> _WORK REQUEST_: Copy out each line of the data that holds the word "none".

> _SUPPLIED INFORMATION_:
⟨

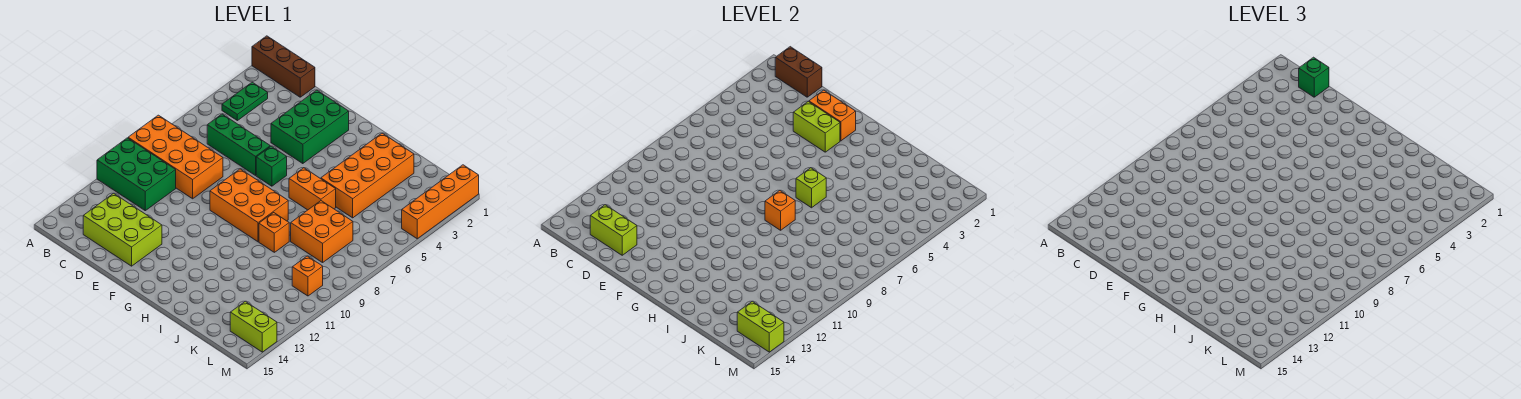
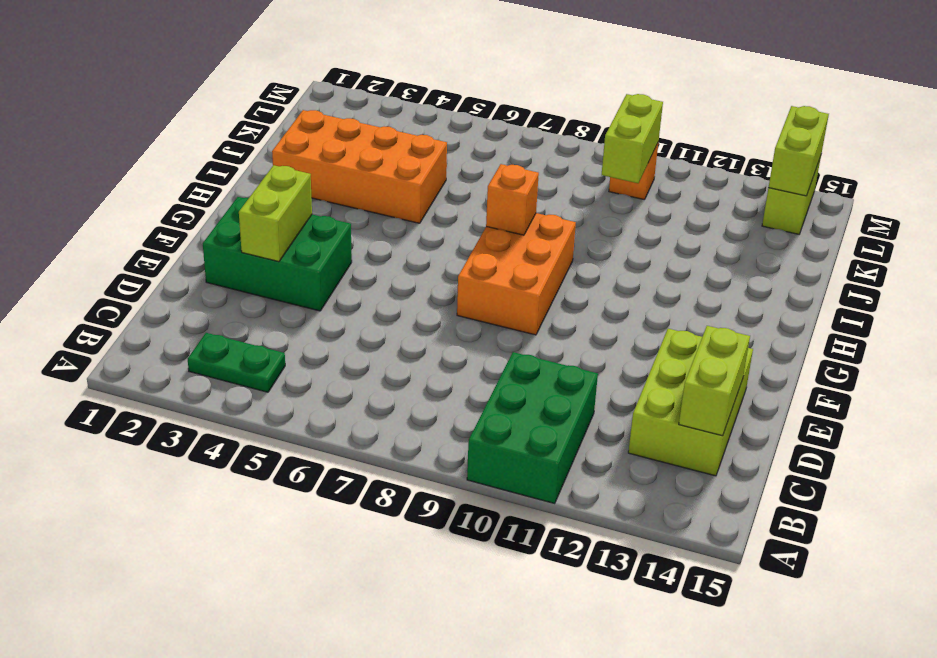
lime 1x2 brick [602,94,663,183] -> none
none -> brown 1x3 brick [252,36,315,97]
none -> orange 2x4 brick [128,115,223,199]
none -> green 1x3 brick [207,114,270,175]

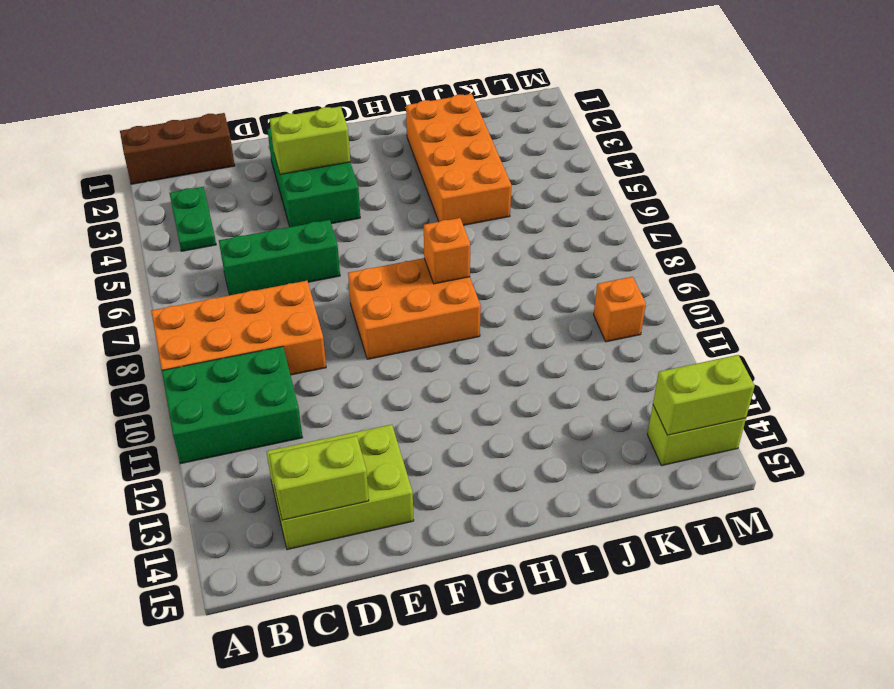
none -> green 1x1 brick [256,146,287,186]
none -> orange 1x2 brick [289,168,336,210]
none -> orange 1x1 brick [259,213,289,252]

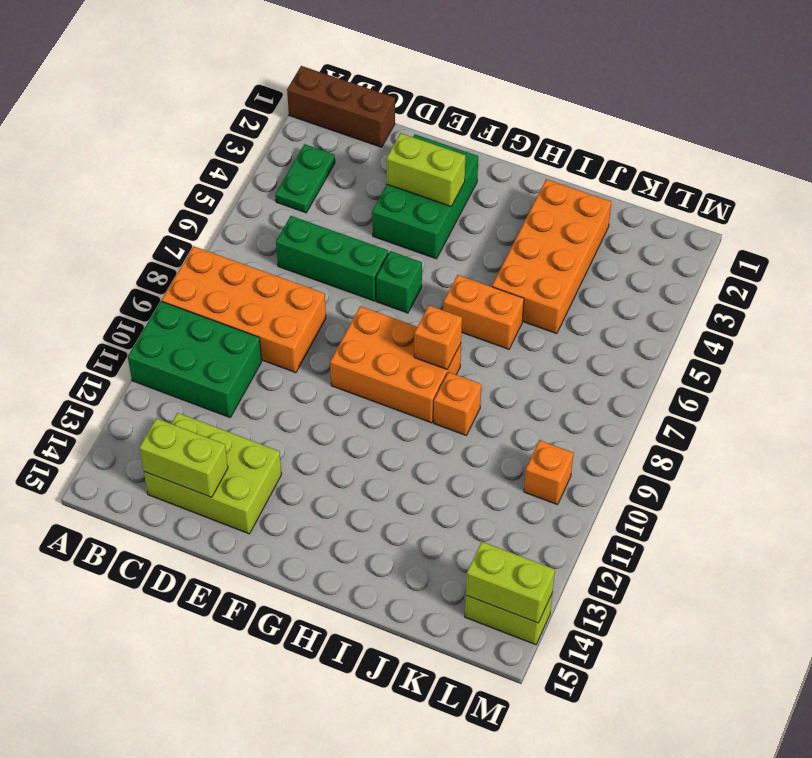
none -> orange 2x2 brick [291,201,353,263]
none -> orange 1x4 brick [402,165,479,239]
none -> brown 1x2 brick [775,47,822,97]

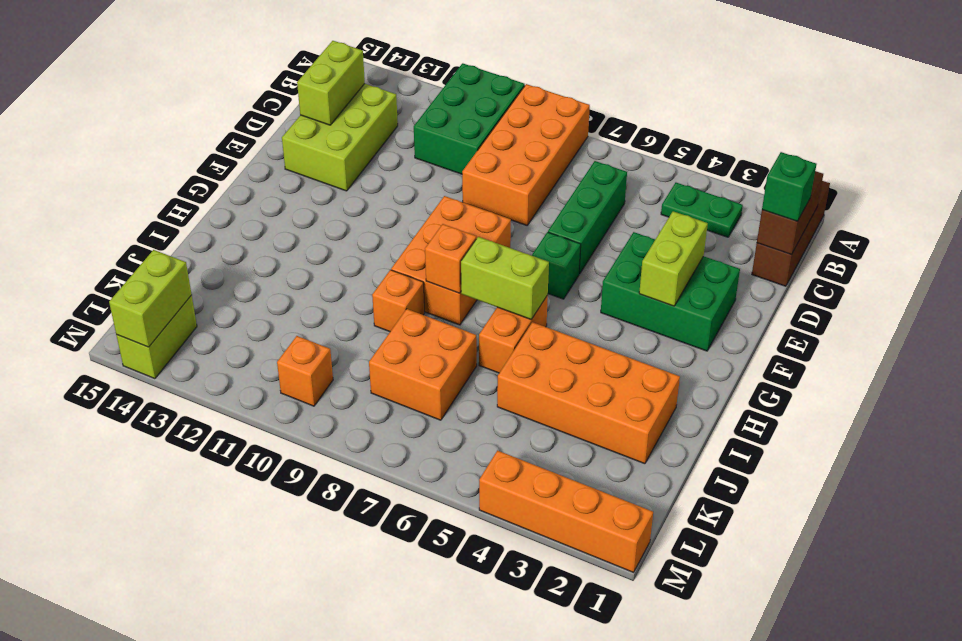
lime 1x2 brick [461,237,549,319] -> lime 1x1 brick [796,168,826,208]
none -> orange 1x2 brick [809,90,856,141]

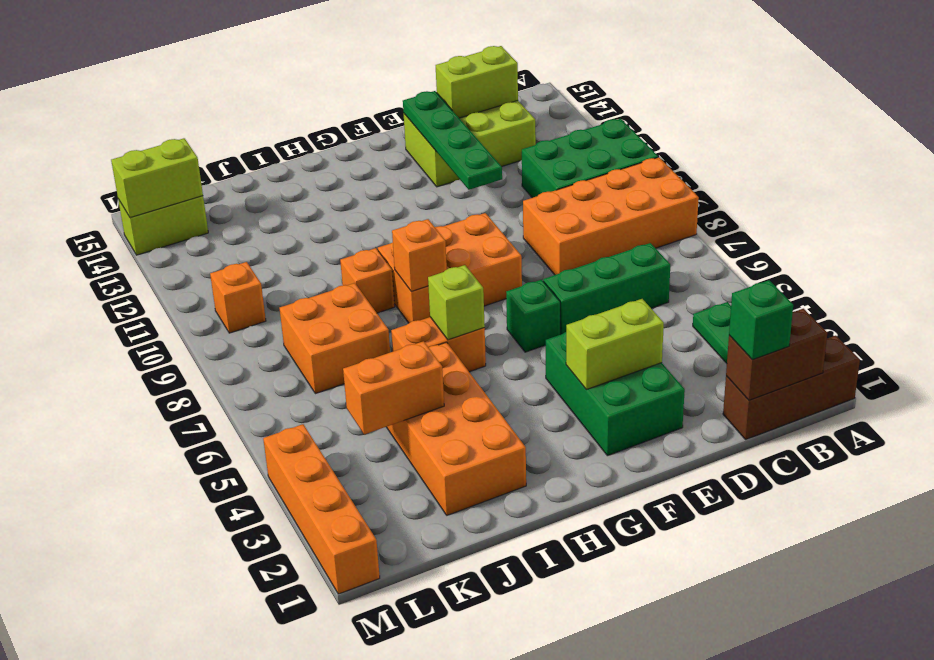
green 1x4 plate [403,91,502,190] -> none
orange 1x2 brick [343,341,444,434] -> orange 1x2 brick moved to [809,90,856,141]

⟩

> _SOLUTION TO THIS EXERCISE_:
lime 1x2 brick [602,94,663,183] -> none
none -> brown 1x3 brick [252,36,315,97]
none -> orange 2x4 brick [128,115,223,199]
none -> green 1x3 brick [207,114,270,175]
none -> green 1x1 brick [256,146,287,186]
none -> orange 1x2 brick [289,168,336,210]
none -> orange 1x1 brick [259,213,289,252]
none -> orange 2x2 brick [291,201,353,263]
none -> orange 1x4 brick [402,165,479,239]
none -> brown 1x2 brick [775,47,822,97]
none -> orange 1x2 brick [809,90,856,141]
green 1x4 plate [403,91,502,190] -> none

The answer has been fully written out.